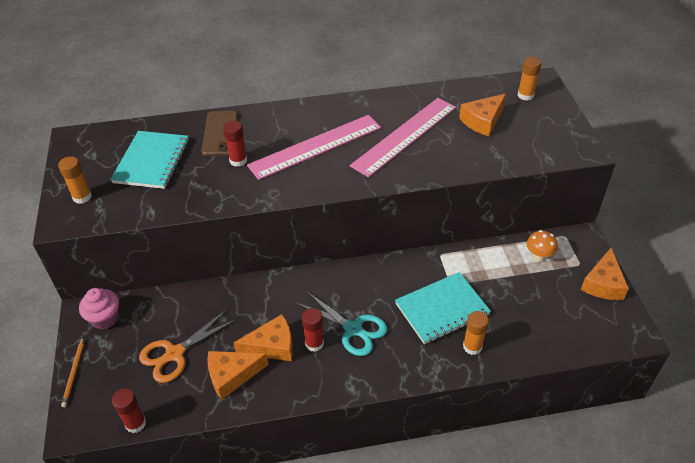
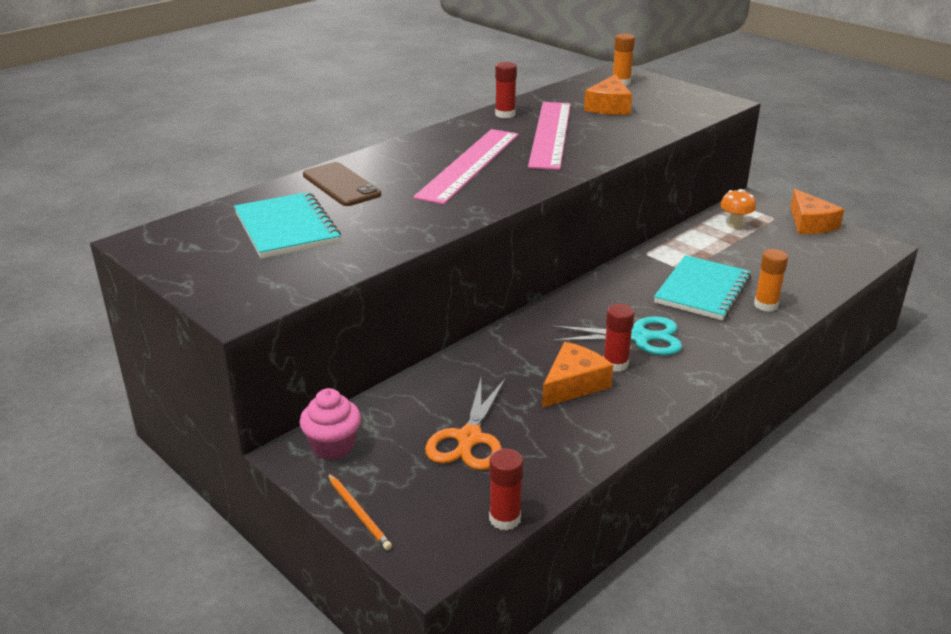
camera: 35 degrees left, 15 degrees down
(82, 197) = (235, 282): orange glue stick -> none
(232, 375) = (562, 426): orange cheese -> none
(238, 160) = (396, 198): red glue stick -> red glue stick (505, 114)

» **WORK INSTRUCTIONS**
Copy all the material above exactly, but skip each image.

» **WORKED SOLUTION**
camera: 35 degrees left, 15 degrees down
(82, 197) = (235, 282): orange glue stick -> none
(232, 375) = (562, 426): orange cheese -> none
(238, 160) = (396, 198): red glue stick -> red glue stick (505, 114)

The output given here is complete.